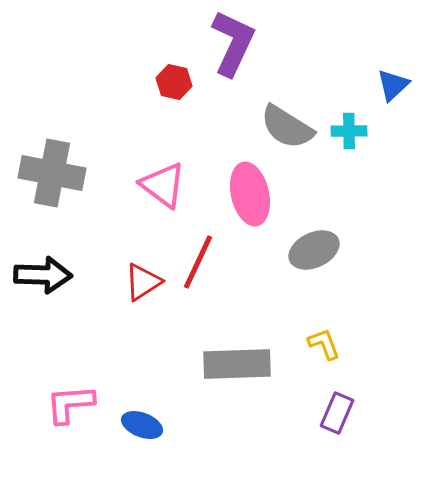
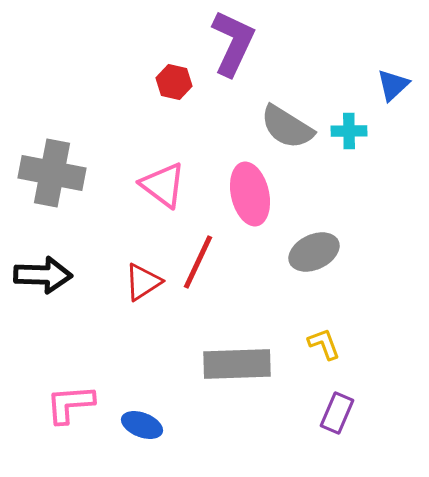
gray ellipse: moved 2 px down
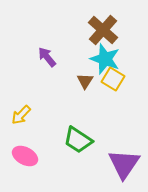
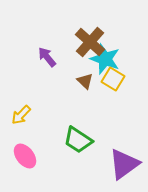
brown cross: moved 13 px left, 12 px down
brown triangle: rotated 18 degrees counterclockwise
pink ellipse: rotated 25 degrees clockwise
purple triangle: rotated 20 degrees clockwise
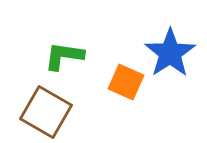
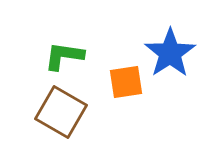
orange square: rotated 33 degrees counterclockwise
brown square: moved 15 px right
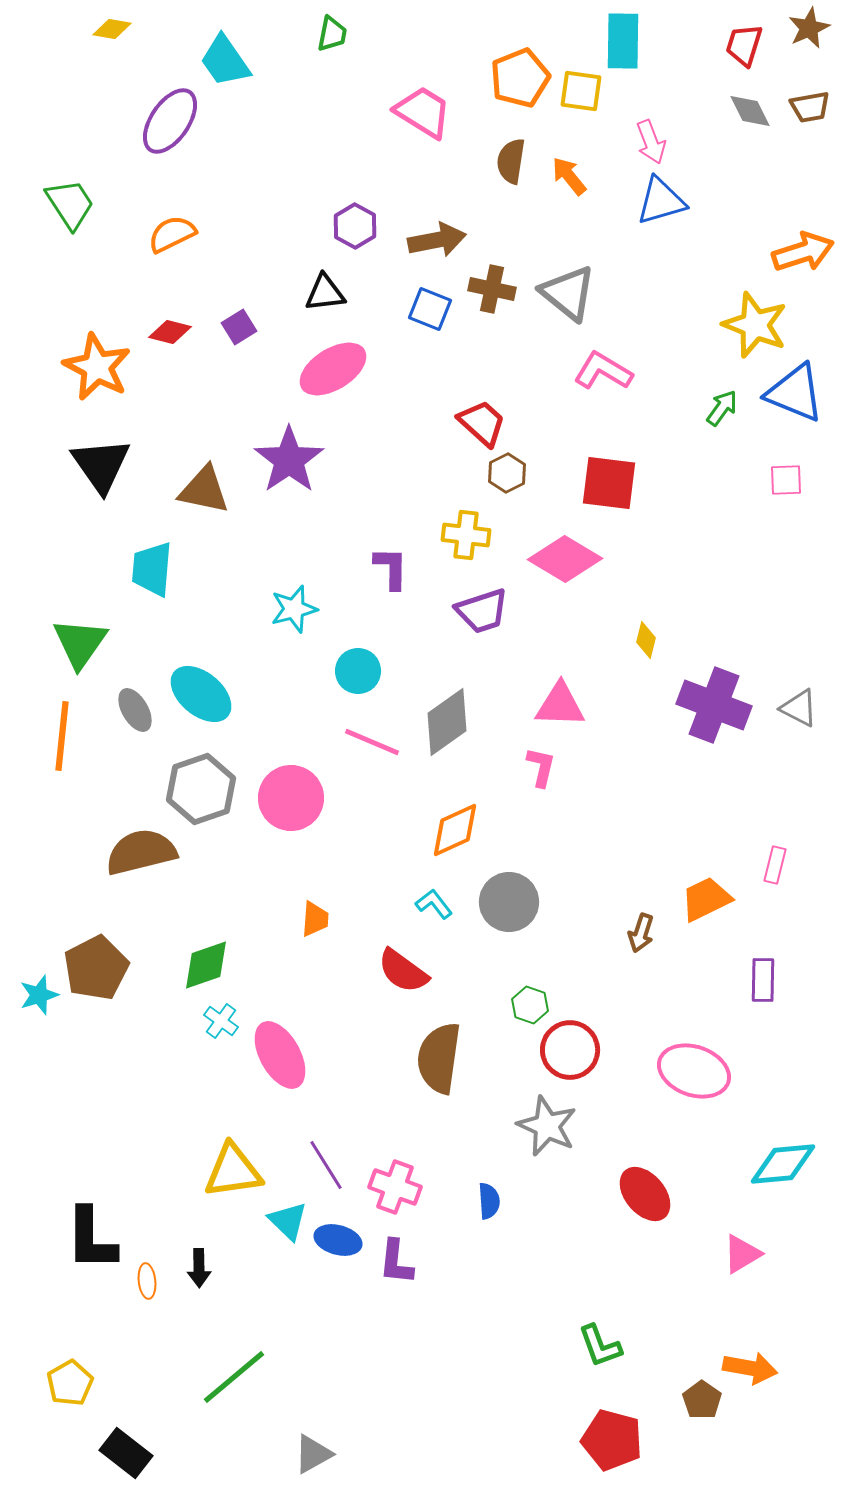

* * *

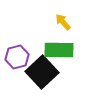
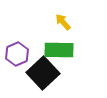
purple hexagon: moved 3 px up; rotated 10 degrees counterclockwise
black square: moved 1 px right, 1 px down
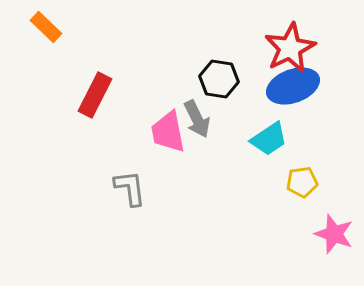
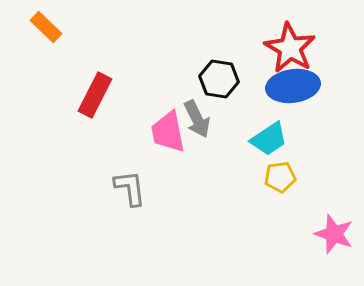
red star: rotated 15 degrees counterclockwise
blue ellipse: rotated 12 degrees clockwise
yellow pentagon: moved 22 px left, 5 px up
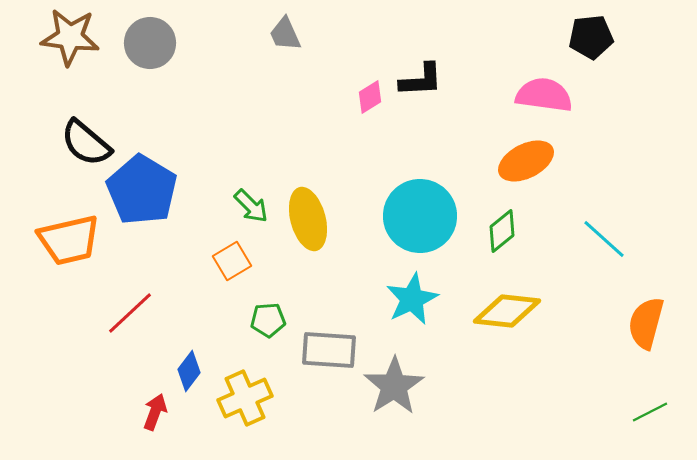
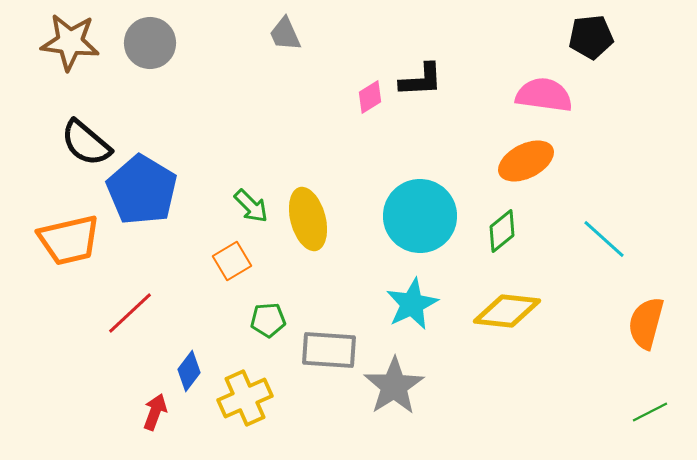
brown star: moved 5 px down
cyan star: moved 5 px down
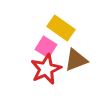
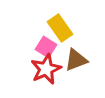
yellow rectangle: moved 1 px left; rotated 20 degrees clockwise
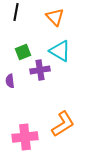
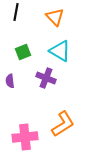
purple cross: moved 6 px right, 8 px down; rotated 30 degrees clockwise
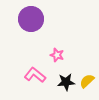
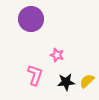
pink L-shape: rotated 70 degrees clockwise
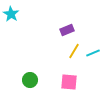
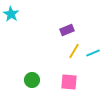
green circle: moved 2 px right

▶ _TASK DIRECTIONS_: Would you copy out each line of the records above where the word "cross" occurs?

▶ _OUTPUT FOR THIS TASK_:
brown cross: moved 13 px left, 12 px down
purple cross: moved 6 px right, 8 px down; rotated 30 degrees clockwise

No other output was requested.